Instructions to follow =
Where the string "wallet" appears in a line of the data, show that line.

Before-and-after object listings:

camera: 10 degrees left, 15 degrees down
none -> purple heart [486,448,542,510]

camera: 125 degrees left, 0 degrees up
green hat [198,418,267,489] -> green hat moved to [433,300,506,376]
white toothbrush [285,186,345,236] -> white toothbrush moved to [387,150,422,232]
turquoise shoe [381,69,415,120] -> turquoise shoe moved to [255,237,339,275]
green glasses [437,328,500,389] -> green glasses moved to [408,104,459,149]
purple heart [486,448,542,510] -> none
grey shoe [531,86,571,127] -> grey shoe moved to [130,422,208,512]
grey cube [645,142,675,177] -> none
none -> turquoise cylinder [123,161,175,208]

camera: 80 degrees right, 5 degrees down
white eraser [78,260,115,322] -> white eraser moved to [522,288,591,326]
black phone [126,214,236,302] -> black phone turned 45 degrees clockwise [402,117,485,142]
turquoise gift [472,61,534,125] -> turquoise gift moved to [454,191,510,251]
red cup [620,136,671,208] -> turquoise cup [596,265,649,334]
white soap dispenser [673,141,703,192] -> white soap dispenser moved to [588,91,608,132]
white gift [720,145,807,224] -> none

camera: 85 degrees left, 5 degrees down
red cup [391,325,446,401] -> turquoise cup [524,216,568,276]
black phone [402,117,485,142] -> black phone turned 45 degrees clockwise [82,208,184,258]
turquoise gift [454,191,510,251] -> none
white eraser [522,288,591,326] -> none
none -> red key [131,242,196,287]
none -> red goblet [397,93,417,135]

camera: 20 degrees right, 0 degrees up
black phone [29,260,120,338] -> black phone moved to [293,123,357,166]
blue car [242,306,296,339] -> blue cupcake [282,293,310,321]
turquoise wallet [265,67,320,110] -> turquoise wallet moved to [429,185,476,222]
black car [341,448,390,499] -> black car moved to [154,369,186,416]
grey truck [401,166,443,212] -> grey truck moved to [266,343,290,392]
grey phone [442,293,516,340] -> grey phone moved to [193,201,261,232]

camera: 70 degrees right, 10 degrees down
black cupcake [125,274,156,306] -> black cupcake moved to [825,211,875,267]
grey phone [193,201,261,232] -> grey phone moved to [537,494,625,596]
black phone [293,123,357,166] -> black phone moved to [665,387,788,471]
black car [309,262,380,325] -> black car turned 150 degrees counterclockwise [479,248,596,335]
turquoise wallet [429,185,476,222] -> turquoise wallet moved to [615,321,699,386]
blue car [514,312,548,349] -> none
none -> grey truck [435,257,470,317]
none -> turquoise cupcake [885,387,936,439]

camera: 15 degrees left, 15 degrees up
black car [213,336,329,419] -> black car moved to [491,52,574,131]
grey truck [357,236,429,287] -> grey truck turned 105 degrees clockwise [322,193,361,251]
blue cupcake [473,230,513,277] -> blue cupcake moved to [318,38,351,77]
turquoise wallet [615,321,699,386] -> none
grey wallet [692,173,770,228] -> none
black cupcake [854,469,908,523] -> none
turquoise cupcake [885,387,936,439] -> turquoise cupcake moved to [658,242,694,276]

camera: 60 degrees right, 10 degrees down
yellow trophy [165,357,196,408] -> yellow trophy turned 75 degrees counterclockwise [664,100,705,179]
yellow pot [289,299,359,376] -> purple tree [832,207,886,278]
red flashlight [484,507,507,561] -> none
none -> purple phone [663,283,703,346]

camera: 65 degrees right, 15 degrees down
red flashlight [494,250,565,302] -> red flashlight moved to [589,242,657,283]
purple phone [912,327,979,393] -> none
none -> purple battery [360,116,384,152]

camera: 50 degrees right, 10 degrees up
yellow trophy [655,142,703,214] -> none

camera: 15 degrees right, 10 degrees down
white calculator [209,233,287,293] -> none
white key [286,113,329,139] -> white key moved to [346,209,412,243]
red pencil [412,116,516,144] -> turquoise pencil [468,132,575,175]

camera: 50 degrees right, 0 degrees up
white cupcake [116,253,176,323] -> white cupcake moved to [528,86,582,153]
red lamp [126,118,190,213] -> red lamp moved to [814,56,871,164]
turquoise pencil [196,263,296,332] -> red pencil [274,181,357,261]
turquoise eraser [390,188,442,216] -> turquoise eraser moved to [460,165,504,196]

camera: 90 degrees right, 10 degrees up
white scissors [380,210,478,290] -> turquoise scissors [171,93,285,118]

Response to this exercise =
turquoise wallet [265,67,320,110] -> turquoise wallet moved to [429,185,476,222]
turquoise wallet [429,185,476,222] -> turquoise wallet moved to [615,321,699,386]
turquoise wallet [615,321,699,386] -> none
grey wallet [692,173,770,228] -> none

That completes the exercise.